- Provided records -
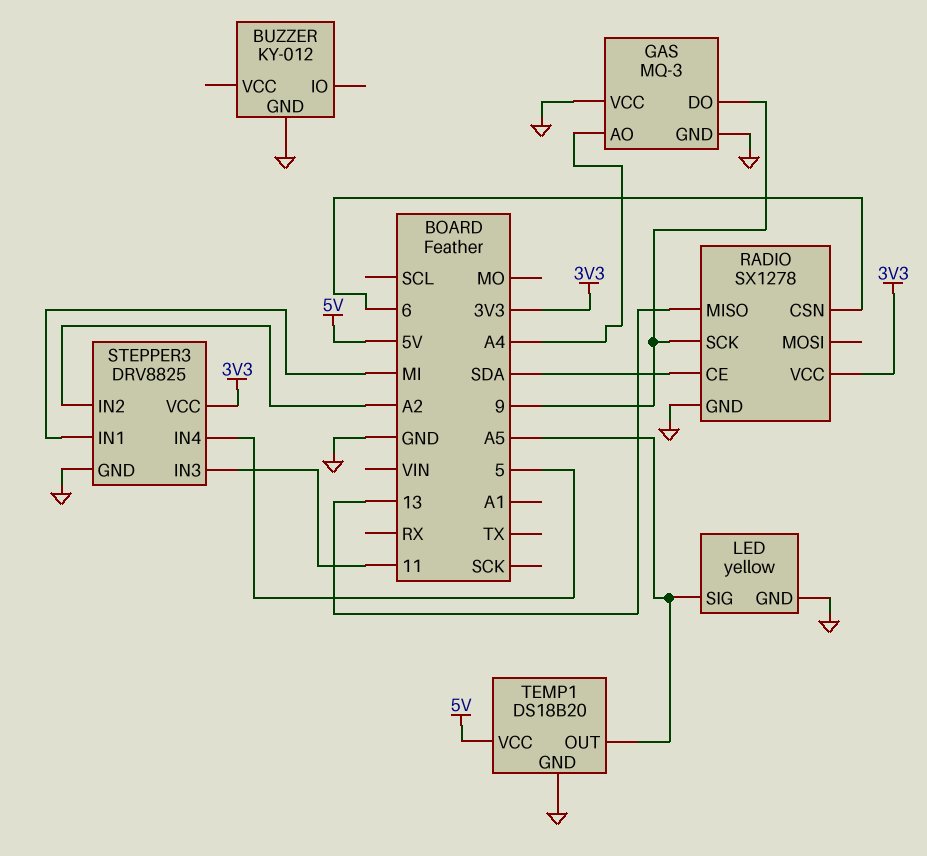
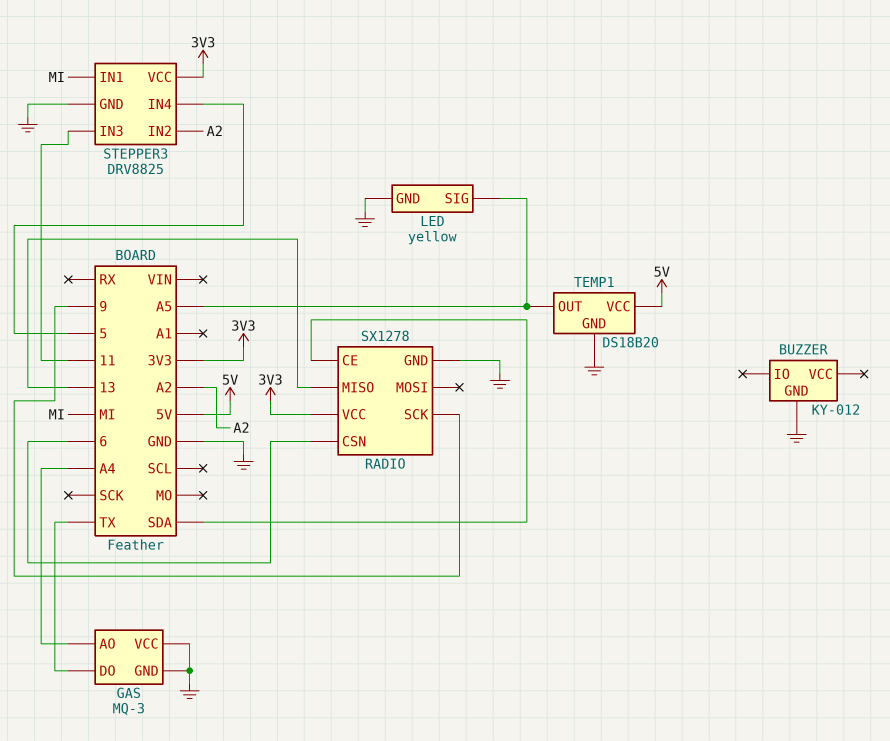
GAS pin DO: 9 -> TX

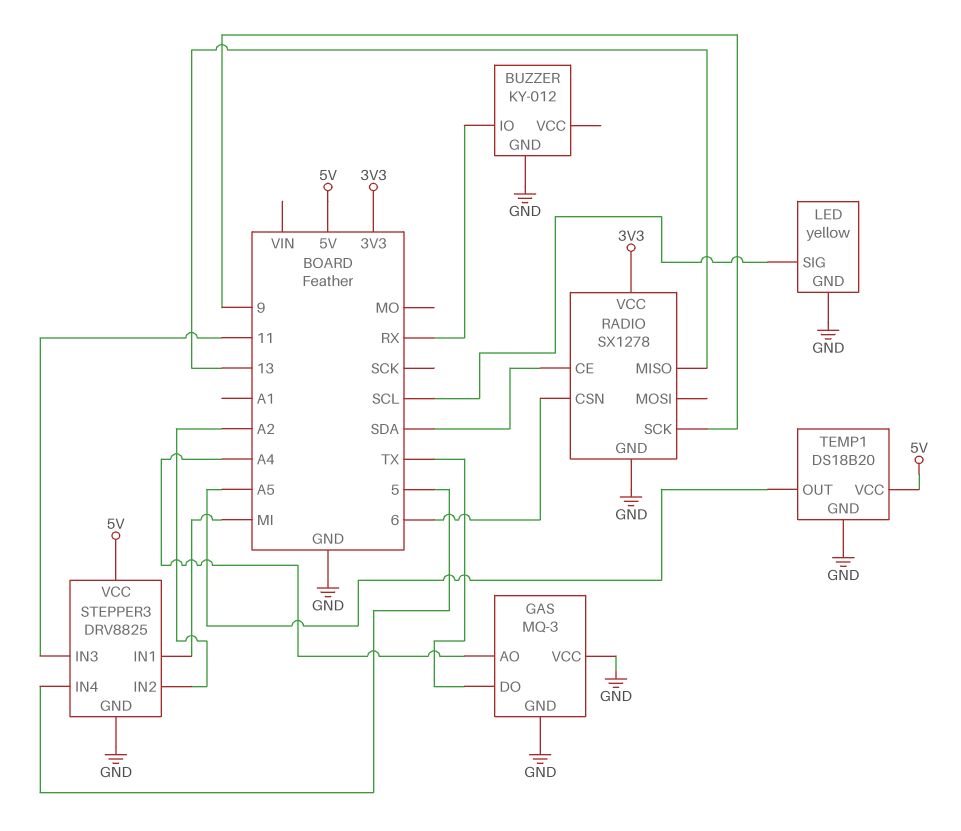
BUZZER pin IO: none -> RX
LED pin SIG: A5 -> SCL
STEPPER3 pin VCC: 3V3 -> 5V

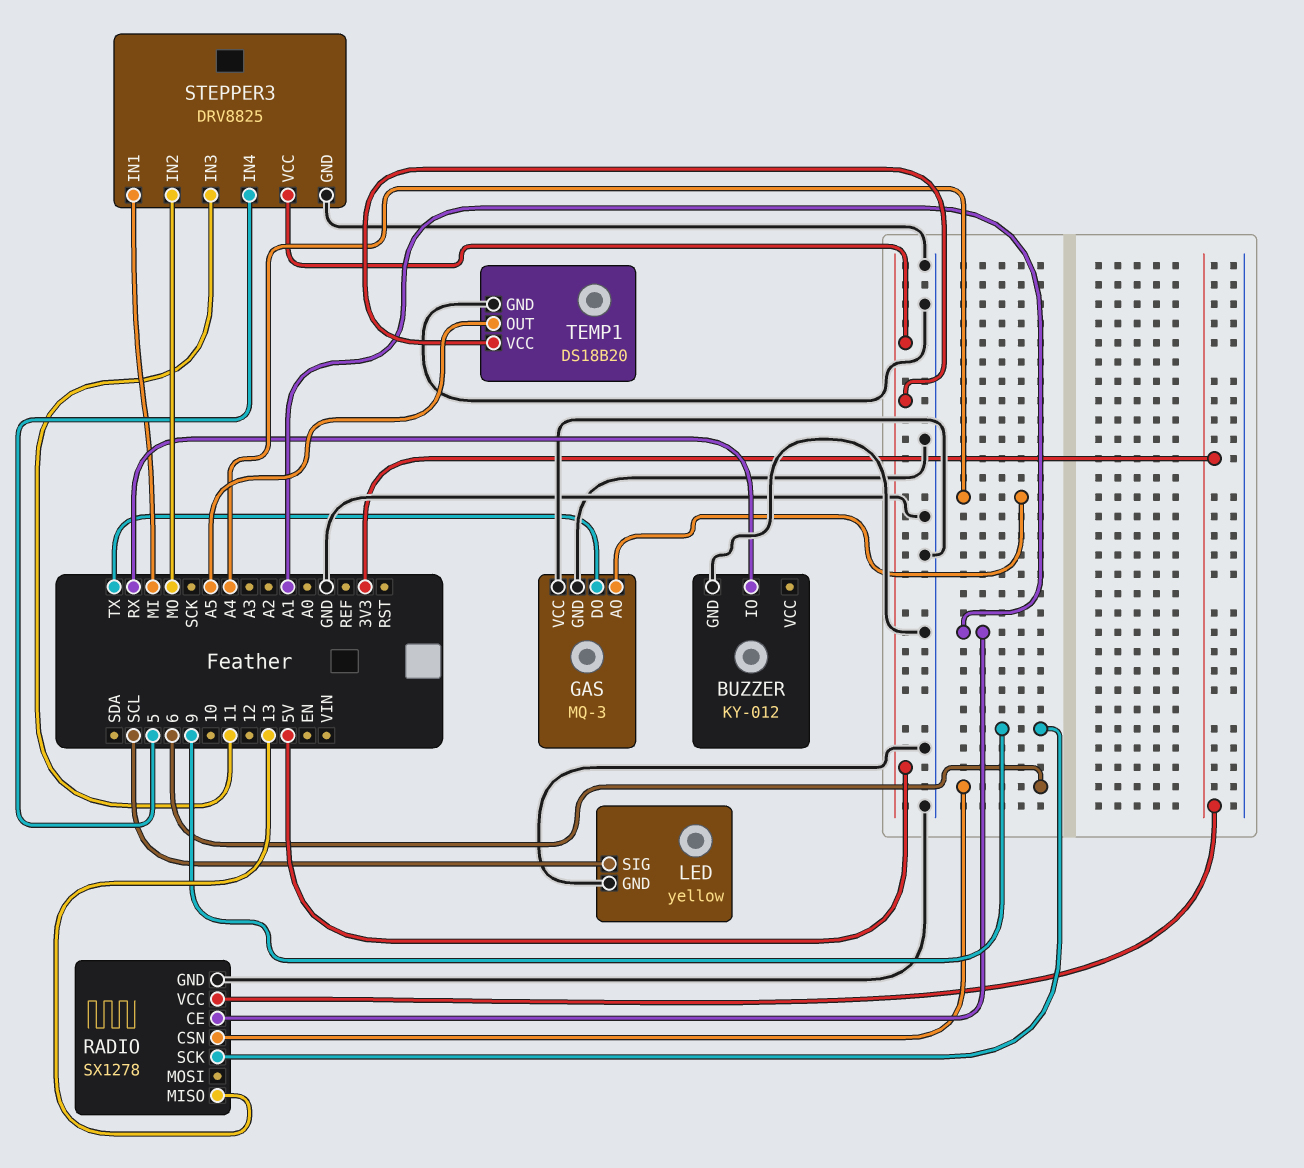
RADIO pin CE: SDA -> A1
STEPPER3 pin IN2: A2 -> MO

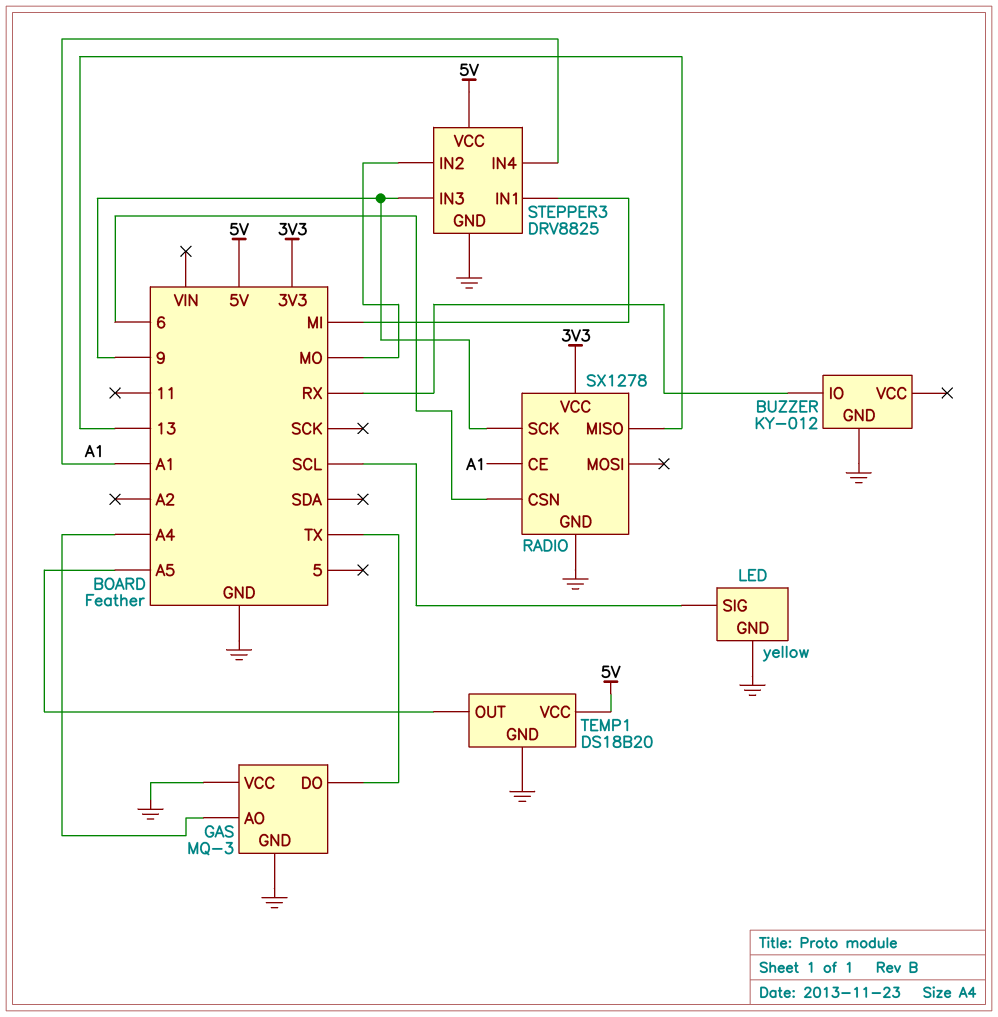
STEPPER3 pin IN3: 11 -> 9
STEPPER3 pin IN4: 5 -> A1

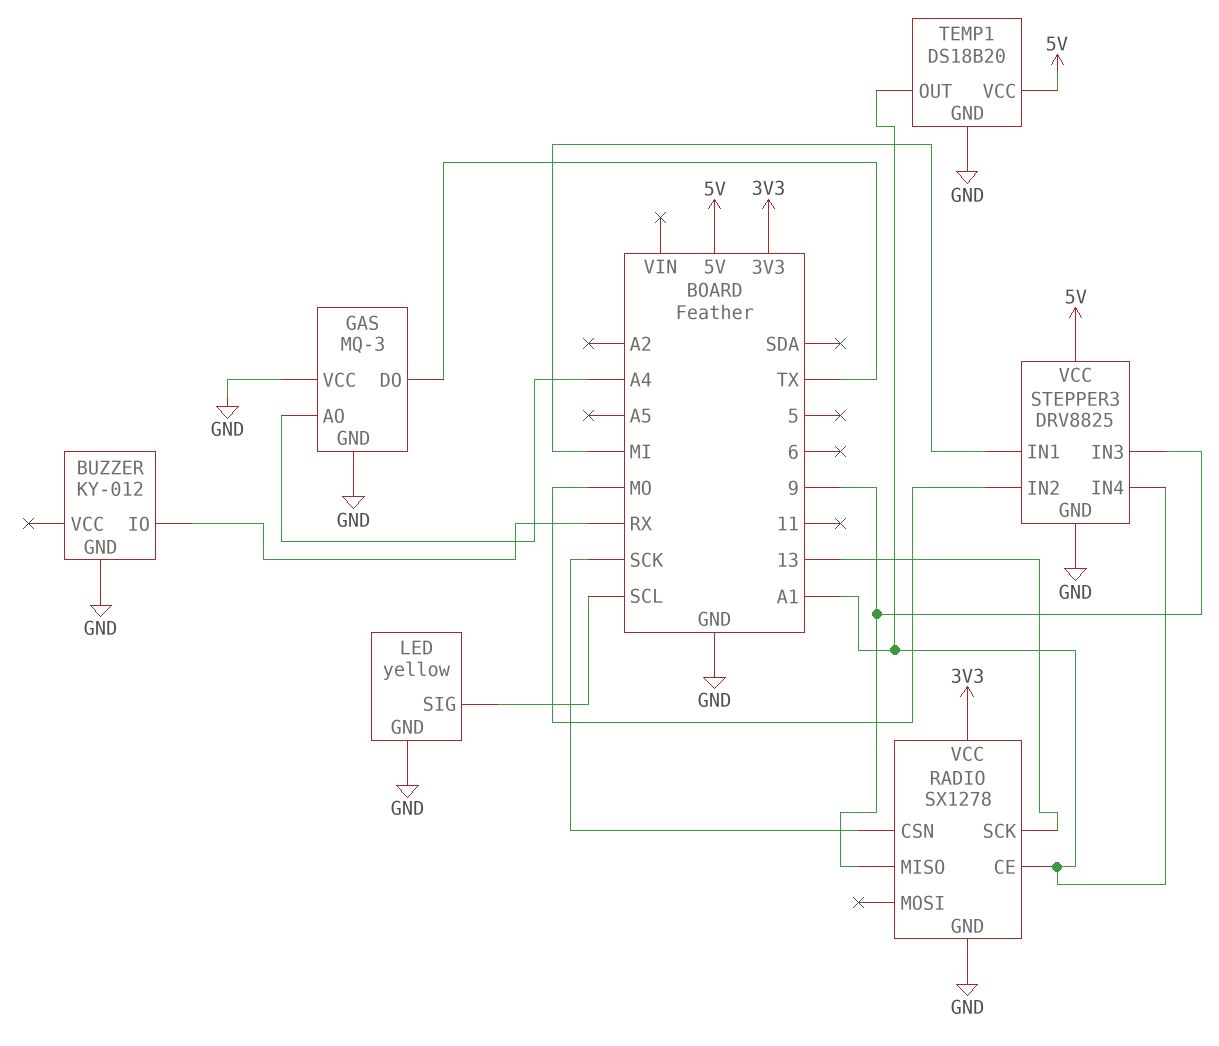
RADIO pin CSN: 6 -> SCK
RADIO pin MISO: 13 -> 9
RADIO pin SCK: 9 -> 13
TEMP1 pin OUT: A5 -> A1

- What this task involves -
Should any entry above carry a picture, omit it and repeat everything else word for word.

- Solution for this task -
GAS pin DO: 9 -> TX

BUZZER pin IO: none -> RX
LED pin SIG: A5 -> SCL
STEPPER3 pin VCC: 3V3 -> 5V

RADIO pin CE: SDA -> A1
STEPPER3 pin IN2: A2 -> MO

STEPPER3 pin IN3: 11 -> 9
STEPPER3 pin IN4: 5 -> A1

RADIO pin CSN: 6 -> SCK
RADIO pin MISO: 13 -> 9
RADIO pin SCK: 9 -> 13
TEMP1 pin OUT: A5 -> A1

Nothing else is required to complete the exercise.